__RECORDS FOR THE TASK__
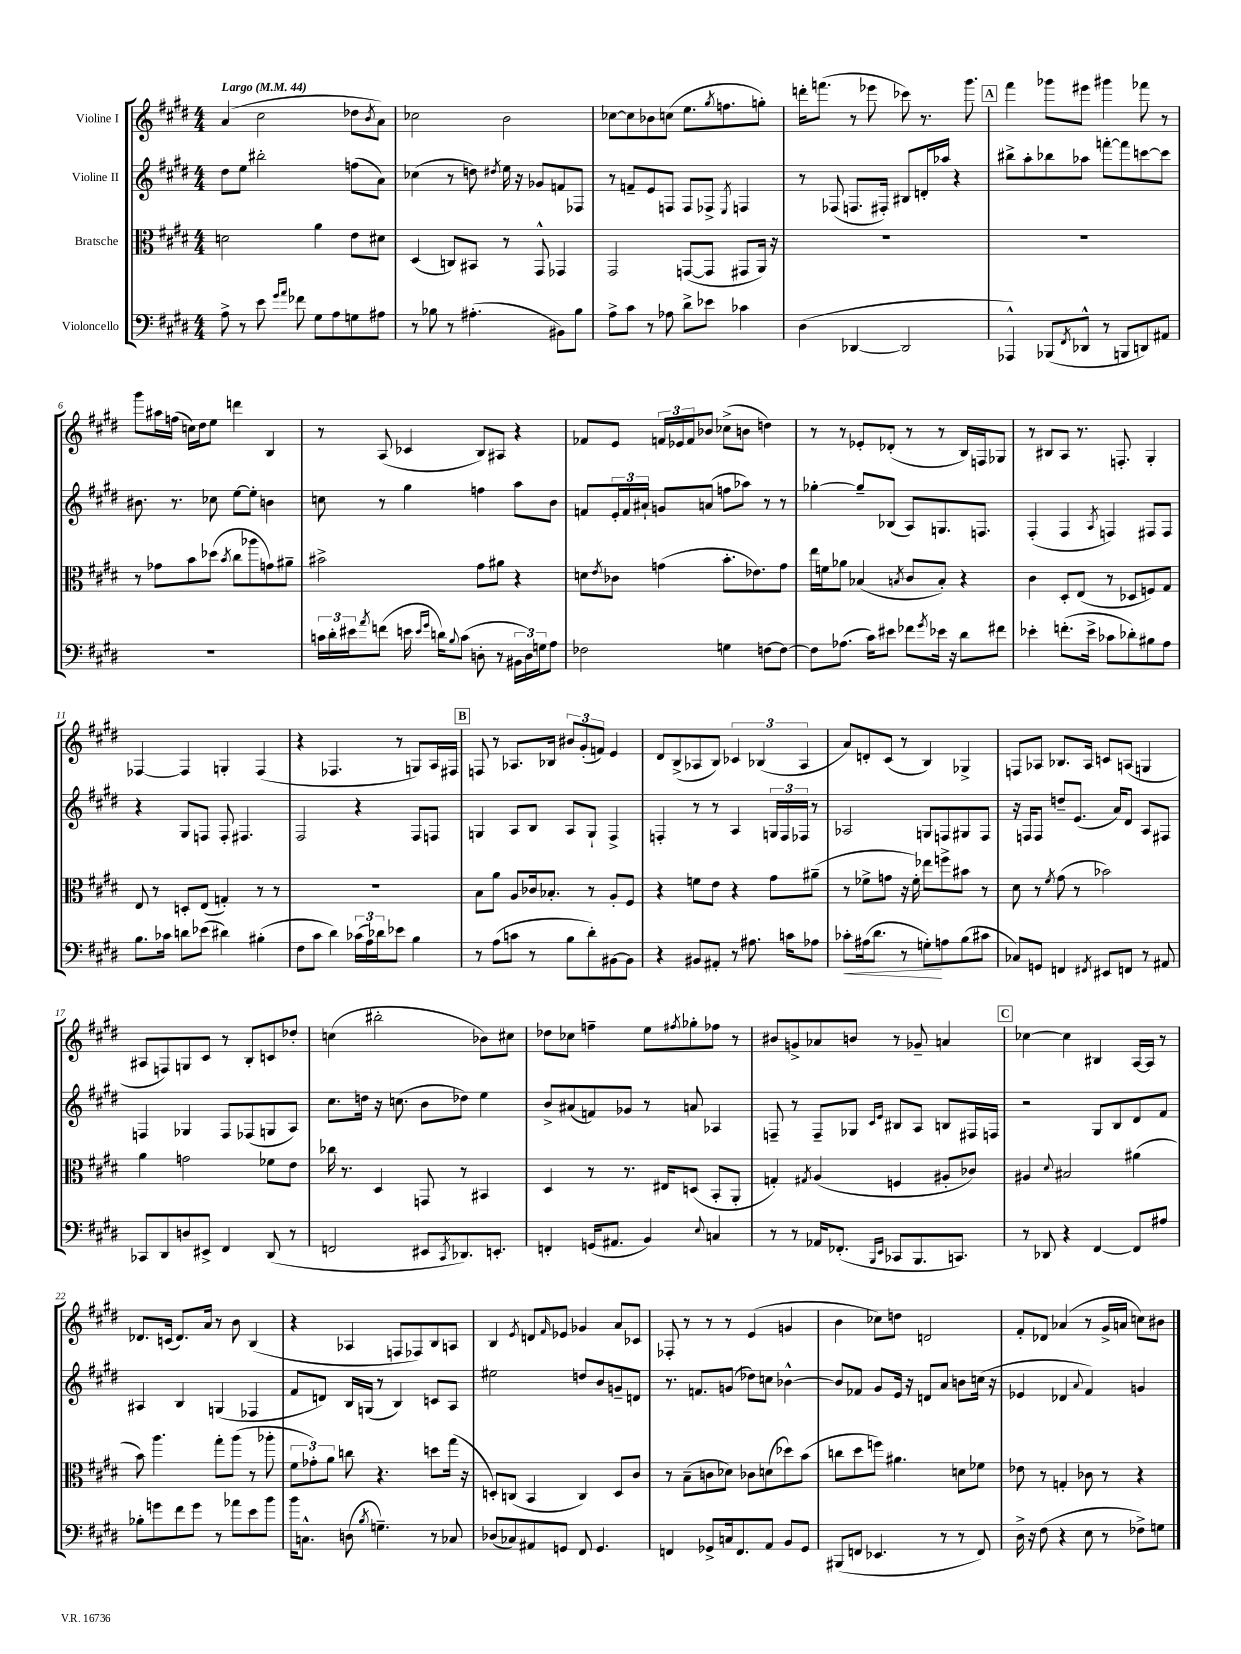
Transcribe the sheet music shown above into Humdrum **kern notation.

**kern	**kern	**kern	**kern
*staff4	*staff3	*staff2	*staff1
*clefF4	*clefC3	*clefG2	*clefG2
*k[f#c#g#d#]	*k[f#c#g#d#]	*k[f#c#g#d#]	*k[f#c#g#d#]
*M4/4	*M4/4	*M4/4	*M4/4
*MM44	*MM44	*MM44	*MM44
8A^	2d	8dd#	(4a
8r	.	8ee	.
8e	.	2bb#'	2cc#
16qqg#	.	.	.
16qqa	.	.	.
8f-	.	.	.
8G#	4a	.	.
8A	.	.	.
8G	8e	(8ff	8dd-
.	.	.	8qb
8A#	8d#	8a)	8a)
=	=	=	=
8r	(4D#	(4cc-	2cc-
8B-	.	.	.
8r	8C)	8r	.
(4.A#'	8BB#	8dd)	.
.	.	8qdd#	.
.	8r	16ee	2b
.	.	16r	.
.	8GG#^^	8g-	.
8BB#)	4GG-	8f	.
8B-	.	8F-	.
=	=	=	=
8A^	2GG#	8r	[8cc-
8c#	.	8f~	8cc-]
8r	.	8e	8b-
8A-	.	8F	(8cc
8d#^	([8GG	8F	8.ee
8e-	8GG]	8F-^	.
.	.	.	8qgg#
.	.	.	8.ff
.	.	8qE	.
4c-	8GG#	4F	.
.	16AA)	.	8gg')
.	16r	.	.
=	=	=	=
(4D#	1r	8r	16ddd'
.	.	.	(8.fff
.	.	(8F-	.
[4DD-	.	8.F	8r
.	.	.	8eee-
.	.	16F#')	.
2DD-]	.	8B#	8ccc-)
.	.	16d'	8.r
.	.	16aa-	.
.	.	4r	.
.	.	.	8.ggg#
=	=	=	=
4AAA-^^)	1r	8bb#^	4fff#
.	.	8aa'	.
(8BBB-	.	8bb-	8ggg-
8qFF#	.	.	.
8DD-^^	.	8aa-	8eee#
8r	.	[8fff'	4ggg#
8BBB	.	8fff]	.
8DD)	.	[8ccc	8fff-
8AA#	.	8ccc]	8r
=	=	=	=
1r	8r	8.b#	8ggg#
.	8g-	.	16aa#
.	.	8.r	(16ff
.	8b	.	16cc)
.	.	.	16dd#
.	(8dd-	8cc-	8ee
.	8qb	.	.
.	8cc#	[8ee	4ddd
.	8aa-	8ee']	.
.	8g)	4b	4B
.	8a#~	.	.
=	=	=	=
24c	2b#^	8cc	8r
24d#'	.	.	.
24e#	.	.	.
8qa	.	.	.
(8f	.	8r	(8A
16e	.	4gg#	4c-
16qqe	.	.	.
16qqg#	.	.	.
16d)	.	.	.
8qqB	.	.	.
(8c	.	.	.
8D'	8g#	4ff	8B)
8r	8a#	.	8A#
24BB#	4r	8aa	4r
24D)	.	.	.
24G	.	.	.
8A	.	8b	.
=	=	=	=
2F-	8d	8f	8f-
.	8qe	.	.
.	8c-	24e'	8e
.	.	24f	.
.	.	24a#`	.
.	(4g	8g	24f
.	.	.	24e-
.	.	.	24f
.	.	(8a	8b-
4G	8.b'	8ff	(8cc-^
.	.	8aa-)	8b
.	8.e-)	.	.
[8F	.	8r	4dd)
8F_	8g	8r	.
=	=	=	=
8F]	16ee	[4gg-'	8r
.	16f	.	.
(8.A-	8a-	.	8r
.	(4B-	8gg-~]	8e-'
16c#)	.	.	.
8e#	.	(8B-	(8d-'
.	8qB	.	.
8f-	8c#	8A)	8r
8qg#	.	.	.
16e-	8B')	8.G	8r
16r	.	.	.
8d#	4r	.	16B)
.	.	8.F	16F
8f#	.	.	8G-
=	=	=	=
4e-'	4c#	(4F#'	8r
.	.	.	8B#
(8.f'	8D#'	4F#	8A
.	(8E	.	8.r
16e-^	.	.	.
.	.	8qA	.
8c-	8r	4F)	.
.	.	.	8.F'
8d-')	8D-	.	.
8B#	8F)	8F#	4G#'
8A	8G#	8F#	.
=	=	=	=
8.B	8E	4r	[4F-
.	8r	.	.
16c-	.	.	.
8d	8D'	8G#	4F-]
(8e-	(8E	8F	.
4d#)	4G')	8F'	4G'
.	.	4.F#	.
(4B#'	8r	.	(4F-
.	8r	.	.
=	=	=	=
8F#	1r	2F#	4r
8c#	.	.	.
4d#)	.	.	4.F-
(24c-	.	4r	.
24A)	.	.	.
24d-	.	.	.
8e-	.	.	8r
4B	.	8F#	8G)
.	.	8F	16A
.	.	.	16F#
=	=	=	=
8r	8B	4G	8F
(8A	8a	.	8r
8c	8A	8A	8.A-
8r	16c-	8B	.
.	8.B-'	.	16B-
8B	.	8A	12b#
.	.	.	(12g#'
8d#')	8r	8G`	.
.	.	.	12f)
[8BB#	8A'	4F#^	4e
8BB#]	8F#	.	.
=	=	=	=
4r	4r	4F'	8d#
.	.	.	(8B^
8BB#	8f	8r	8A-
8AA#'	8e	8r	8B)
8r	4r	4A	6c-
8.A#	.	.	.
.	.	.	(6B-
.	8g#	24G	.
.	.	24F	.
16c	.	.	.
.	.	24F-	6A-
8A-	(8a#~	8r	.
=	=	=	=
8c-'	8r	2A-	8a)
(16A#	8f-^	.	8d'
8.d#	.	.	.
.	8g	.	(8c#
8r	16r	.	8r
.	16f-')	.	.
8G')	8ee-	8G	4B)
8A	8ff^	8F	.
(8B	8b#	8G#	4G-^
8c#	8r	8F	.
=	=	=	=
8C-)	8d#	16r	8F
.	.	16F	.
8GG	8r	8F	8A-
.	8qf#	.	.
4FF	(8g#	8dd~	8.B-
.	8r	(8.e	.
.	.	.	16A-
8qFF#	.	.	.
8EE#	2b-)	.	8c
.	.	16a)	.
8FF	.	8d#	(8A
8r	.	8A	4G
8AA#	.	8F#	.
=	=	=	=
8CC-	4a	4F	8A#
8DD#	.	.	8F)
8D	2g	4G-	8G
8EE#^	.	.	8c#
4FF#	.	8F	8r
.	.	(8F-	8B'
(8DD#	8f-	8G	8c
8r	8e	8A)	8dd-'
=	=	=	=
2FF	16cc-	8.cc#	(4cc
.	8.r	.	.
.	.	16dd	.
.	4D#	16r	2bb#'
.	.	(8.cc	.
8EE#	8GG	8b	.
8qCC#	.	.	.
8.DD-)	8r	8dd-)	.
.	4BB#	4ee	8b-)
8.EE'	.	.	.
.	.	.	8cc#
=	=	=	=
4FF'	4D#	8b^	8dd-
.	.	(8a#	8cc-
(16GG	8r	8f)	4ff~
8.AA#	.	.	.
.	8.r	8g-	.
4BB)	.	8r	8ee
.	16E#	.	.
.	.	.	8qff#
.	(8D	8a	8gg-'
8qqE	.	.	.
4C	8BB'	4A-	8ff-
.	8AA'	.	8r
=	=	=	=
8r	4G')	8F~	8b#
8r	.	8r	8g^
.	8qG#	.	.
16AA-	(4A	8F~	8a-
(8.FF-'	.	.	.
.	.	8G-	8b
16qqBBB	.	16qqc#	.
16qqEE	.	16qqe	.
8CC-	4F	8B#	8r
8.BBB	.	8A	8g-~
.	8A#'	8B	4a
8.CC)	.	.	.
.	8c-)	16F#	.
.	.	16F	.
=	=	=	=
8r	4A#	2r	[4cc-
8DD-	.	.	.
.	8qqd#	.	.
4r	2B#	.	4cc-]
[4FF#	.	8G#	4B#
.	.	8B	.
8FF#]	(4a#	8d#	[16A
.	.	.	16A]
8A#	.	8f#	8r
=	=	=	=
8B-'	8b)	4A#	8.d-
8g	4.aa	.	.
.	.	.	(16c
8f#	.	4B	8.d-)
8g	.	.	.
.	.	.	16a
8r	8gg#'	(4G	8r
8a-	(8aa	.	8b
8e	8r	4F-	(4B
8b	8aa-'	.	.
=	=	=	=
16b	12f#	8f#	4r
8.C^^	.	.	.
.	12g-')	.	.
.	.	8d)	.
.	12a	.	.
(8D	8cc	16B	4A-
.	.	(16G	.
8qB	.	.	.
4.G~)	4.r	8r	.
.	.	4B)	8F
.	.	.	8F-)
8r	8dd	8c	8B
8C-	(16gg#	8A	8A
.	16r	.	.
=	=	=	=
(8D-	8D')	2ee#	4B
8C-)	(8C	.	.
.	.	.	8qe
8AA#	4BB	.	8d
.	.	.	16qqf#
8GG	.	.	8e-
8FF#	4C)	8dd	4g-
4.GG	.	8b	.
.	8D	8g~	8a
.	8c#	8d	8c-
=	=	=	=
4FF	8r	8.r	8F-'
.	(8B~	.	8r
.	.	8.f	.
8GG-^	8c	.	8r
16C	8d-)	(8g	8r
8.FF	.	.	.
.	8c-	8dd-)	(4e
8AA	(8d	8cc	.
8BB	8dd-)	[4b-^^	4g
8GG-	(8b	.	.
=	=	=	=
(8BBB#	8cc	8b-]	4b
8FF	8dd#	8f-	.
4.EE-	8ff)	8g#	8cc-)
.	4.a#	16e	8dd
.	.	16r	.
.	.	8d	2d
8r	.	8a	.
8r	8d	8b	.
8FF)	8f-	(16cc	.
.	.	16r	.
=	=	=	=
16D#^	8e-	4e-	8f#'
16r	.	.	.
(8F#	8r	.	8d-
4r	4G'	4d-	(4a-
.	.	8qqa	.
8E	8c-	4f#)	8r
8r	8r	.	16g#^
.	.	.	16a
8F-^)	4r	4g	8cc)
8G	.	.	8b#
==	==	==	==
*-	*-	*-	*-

__STATED TASK__
Which lines above contain the string "kern", with uppercase and lowercase counted as different? List each of those lines in full.

__ANSWER TO THE TASK__
Transcribe the sheet music shown above into Humdrum **kern notation.
**kern	**kern	**kern	**kern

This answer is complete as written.